*** Source material ***

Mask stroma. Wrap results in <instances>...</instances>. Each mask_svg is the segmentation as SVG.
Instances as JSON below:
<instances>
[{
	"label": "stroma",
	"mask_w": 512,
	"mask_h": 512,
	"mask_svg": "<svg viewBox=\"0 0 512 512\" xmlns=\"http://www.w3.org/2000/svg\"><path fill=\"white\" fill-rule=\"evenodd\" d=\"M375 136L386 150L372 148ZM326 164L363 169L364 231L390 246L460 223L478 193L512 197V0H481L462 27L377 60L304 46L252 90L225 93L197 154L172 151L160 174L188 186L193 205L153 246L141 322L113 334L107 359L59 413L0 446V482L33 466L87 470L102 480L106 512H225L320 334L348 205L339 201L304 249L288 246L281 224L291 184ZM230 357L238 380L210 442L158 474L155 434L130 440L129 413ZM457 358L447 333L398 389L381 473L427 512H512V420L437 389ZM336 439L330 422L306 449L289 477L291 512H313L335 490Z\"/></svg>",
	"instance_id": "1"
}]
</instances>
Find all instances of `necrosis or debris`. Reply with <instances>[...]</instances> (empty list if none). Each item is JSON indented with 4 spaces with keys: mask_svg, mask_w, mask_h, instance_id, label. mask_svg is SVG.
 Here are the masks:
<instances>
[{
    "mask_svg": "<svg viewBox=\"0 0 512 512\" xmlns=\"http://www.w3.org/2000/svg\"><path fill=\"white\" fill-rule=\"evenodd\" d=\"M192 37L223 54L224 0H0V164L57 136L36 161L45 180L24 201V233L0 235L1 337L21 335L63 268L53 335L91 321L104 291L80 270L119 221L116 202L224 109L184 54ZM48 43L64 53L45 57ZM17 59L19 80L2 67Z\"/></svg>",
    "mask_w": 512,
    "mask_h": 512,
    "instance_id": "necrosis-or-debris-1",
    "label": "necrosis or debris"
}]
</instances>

***

What is being asked:
Above are the records; copy all of them exactly.

Response to this exercise:
Mask stroma. Wrap results in <instances>...</instances>. Each mask_svg is the segmentation as SVG.
Instances as JSON below:
<instances>
[{
	"label": "stroma",
	"mask_w": 512,
	"mask_h": 512,
	"mask_svg": "<svg viewBox=\"0 0 512 512\" xmlns=\"http://www.w3.org/2000/svg\"><path fill=\"white\" fill-rule=\"evenodd\" d=\"M375 136L386 150L372 148ZM326 164L363 169L364 231L390 246L460 223L478 193L512 197V0H481L462 27L377 60L304 46L252 90L225 93L197 154L172 151L160 174L188 186L193 205L153 246L141 322L113 334L107 359L59 413L0 446V482L33 466L87 470L102 480L106 512H225L320 334L348 205L339 201L304 249L288 246L281 224L291 184ZM230 357L238 380L210 442L158 474L155 434L130 440L129 413ZM457 358L447 333L398 389L381 473L427 512H512V420L437 389ZM336 439L330 422L306 449L289 477L291 512H313L335 490Z\"/></svg>",
	"instance_id": "1"
}]
</instances>
Find all instances of `necrosis or debris`. Reply with <instances>[...]</instances> (empty list if none). Each item is JSON indented with 4 spaces with keys: mask_svg, mask_w, mask_h, instance_id, label. mask_svg is SVG.
 Here are the masks:
<instances>
[{
    "mask_svg": "<svg viewBox=\"0 0 512 512\" xmlns=\"http://www.w3.org/2000/svg\"><path fill=\"white\" fill-rule=\"evenodd\" d=\"M192 37L223 54L224 0H0V164L57 136L36 161L45 180L24 201V233L0 235L1 337L21 335L63 268L53 335L91 321L104 291L80 270L119 221L116 202L224 109L184 54ZM48 43L64 53L45 57ZM17 59L19 80L2 67Z\"/></svg>",
    "mask_w": 512,
    "mask_h": 512,
    "instance_id": "necrosis-or-debris-1",
    "label": "necrosis or debris"
}]
</instances>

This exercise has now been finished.